_TASK PROMPT_
Print the records below word for word, but leave out the pictures.

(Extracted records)
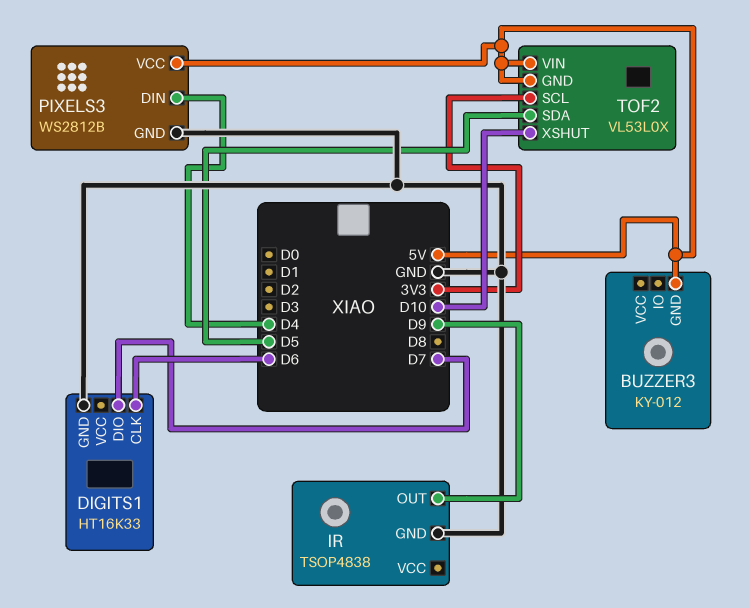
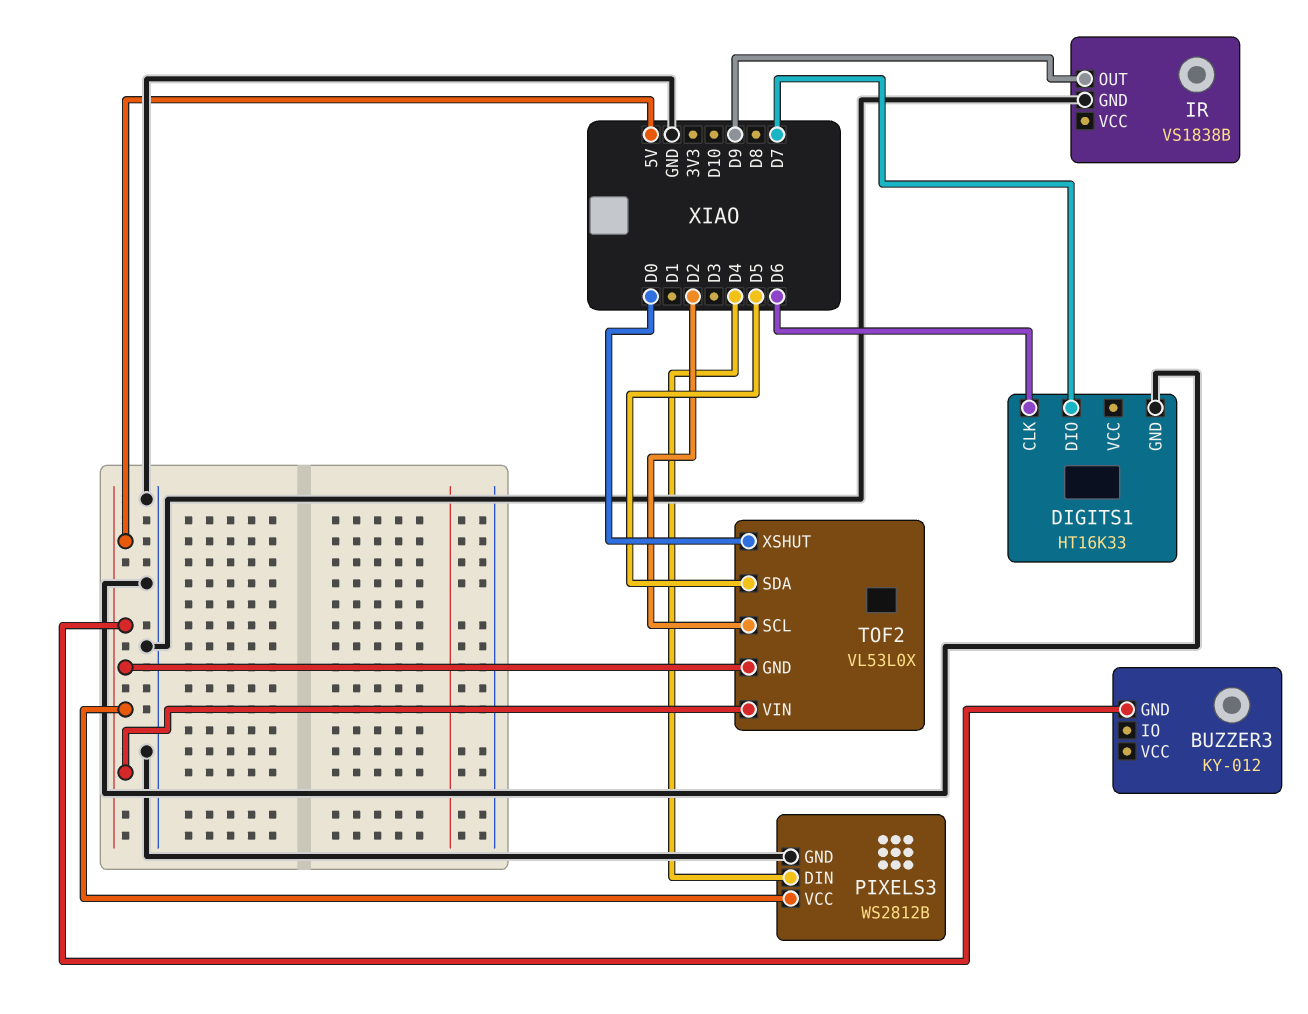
IR: TSOP4838 -> VS1838B
TOF2 pin SCL: 3V3 -> D2
TOF2 pin XSHUT: D10 -> D0

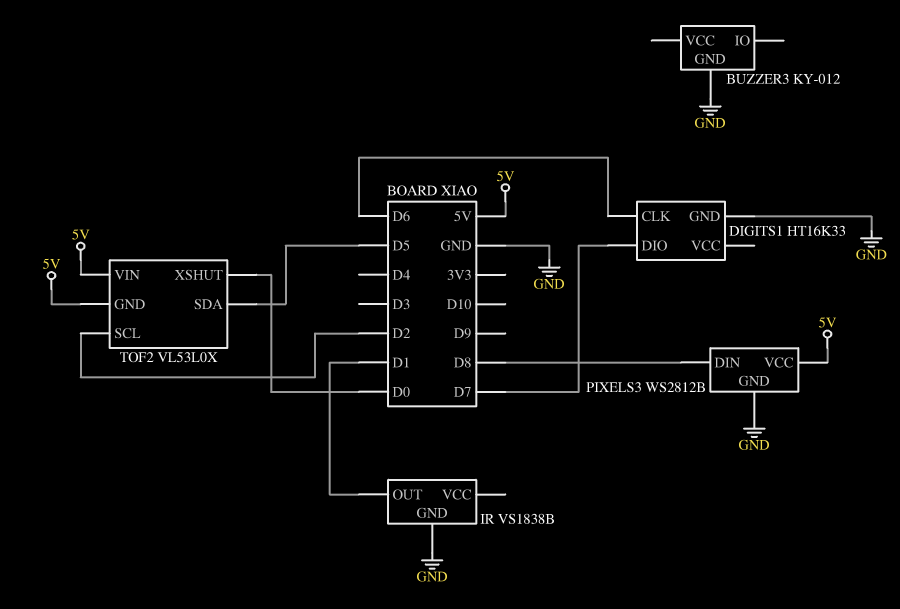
BUZZER3 pin GND: 5V -> GND
IR pin OUT: D9 -> D1
PIXELS3 pin DIN: D4 -> D8

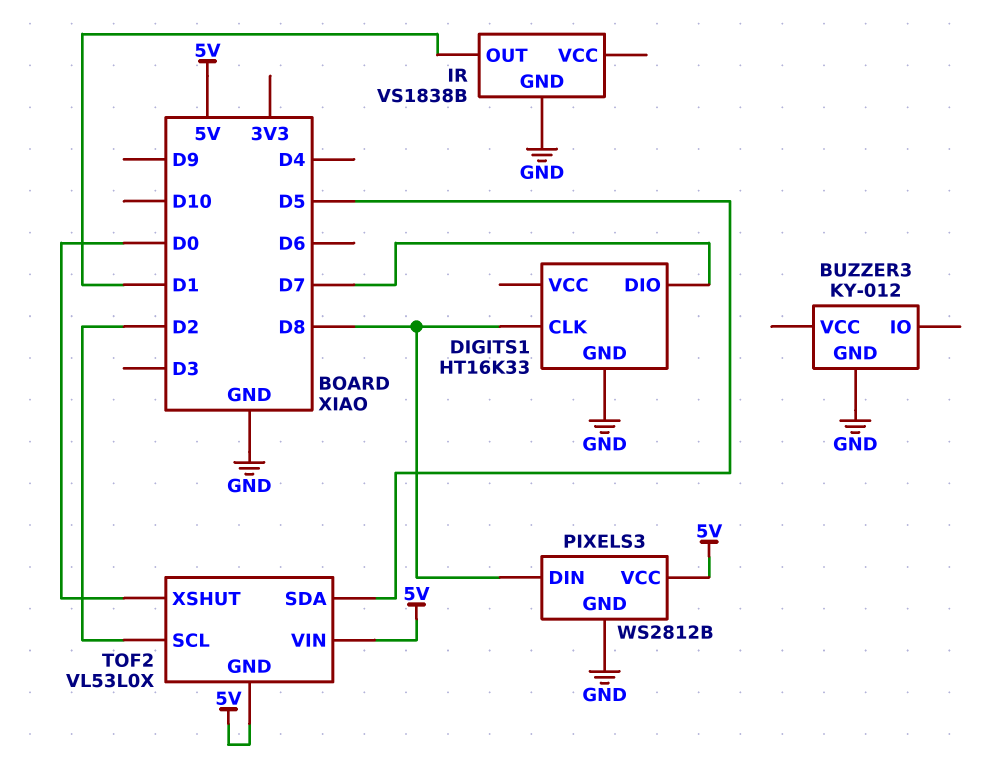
DIGITS1 pin CLK: D6 -> D8

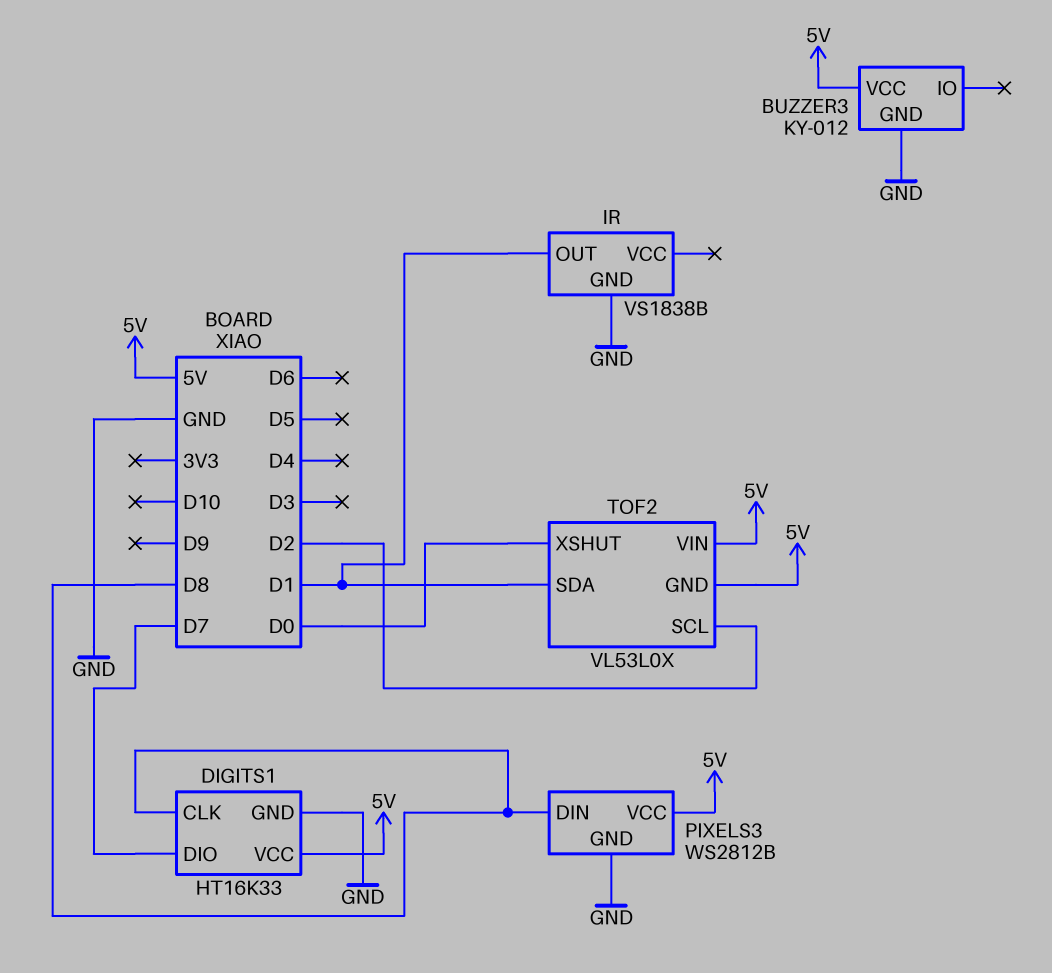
BUZZER3 pin VCC: none -> 5V
DIGITS1 pin VCC: none -> 5V
TOF2 pin SDA: D5 -> D1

_EXPECTED ANSWER_
IR: TSOP4838 -> VS1838B
TOF2 pin SCL: 3V3 -> D2
TOF2 pin XSHUT: D10 -> D0

BUZZER3 pin GND: 5V -> GND
IR pin OUT: D9 -> D1
PIXELS3 pin DIN: D4 -> D8

DIGITS1 pin CLK: D6 -> D8

BUZZER3 pin VCC: none -> 5V
DIGITS1 pin VCC: none -> 5V
TOF2 pin SDA: D5 -> D1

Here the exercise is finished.